- **Exercise data**:
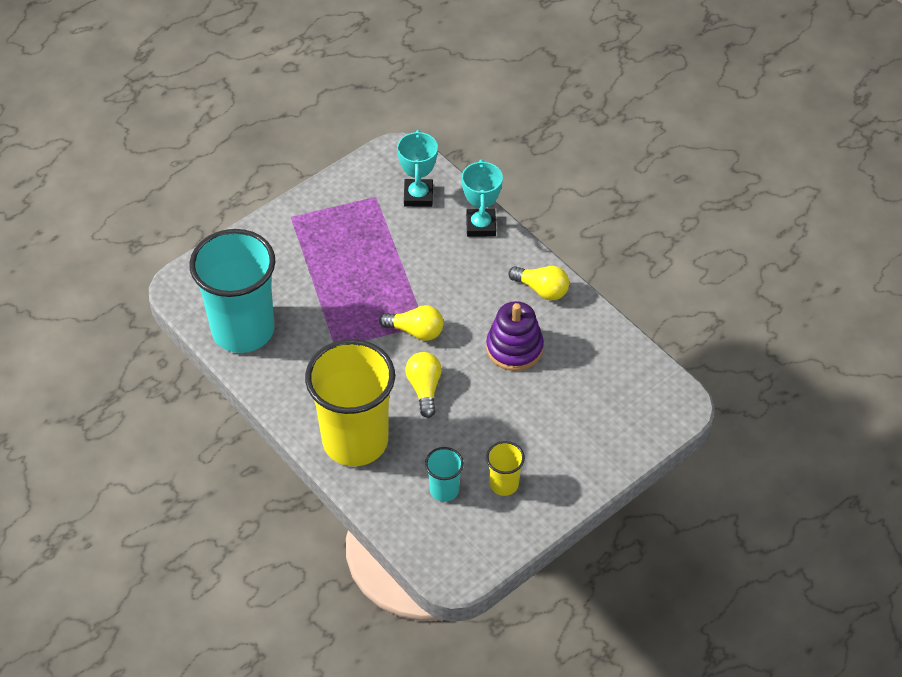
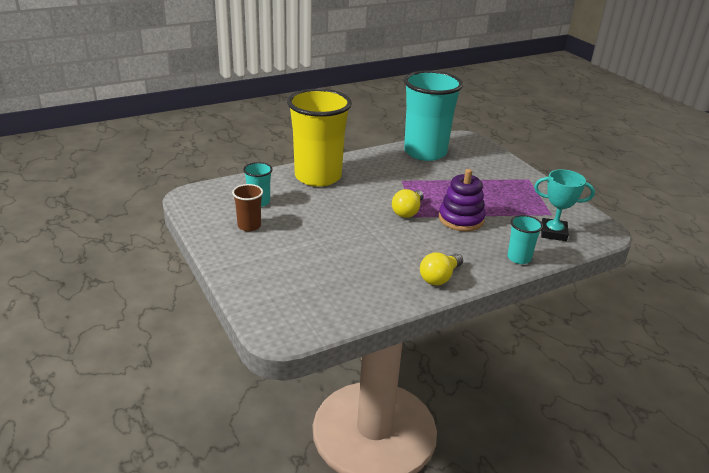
camera: 100 degrees right, 20 degrees down
yellow light bulb [405,352,442,418] -> none
turquoise trophy [461,159,503,237] -> turquoise cup [507,215,543,264]
purple stacking toy [486,301,544,371] -> purple stacking toy moved to [439,169,486,231]
yellow cup [486,441,525,496] -> brown cup [232,184,263,231]

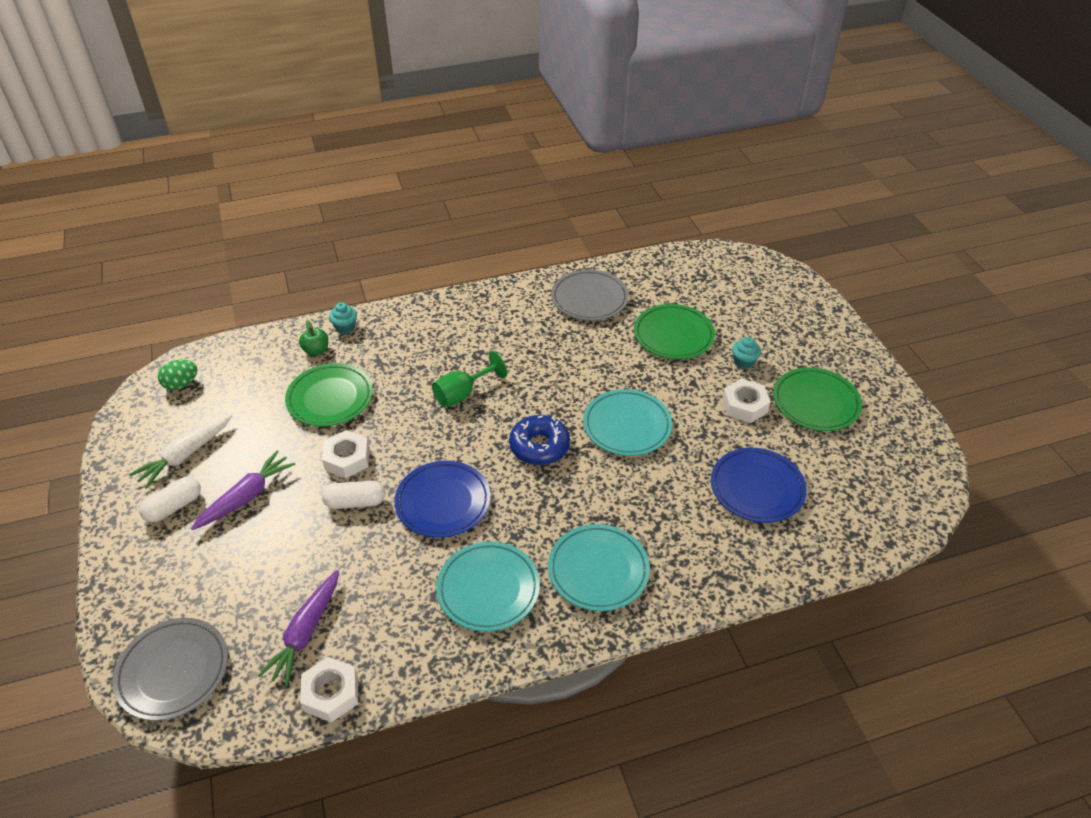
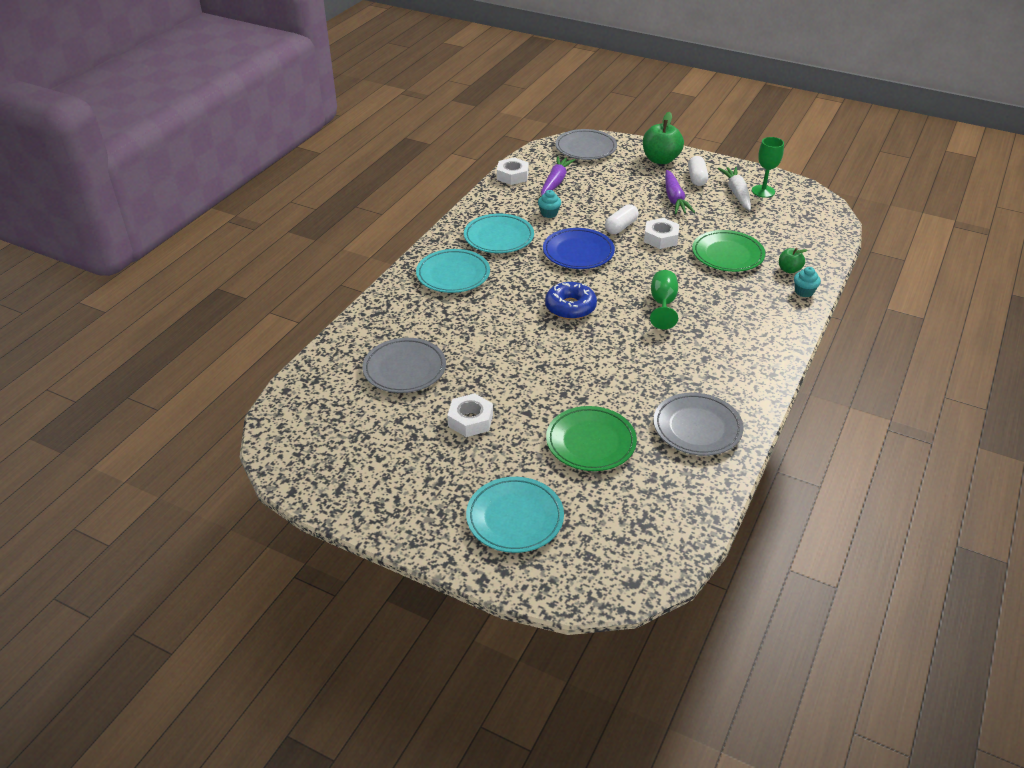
camera: 135 degrees right, 5 degrees down
green egg [158,360,197,390] -> none
purple carrot [258,570,339,686] -> purple carrot turned 45 degrees clockwise [541,156,575,196]
turquoise plate [583,389,672,456] -> turquoise plate moved to [466,477,564,553]
blue plate [711,448,807,523] -> grey plate [363,338,446,393]
turquoise cupcake [732,337,761,369] -> turquoise cupcake moved to [538,190,561,218]
green plate [773,367,862,431] -> none
none -> green apple [643,112,684,164]
none -> green goblet [752,137,784,198]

- **Required work**:
Transcribe the records above exactly, beginning at the line that contains "camera: 135 degrees right, 5 degrees down" and ending with the line that contains "purple carrot [258,570,339,686]", both included, and nothing else.

- **Output below**:
camera: 135 degrees right, 5 degrees down
green egg [158,360,197,390] -> none
purple carrot [258,570,339,686] -> purple carrot turned 45 degrees clockwise [541,156,575,196]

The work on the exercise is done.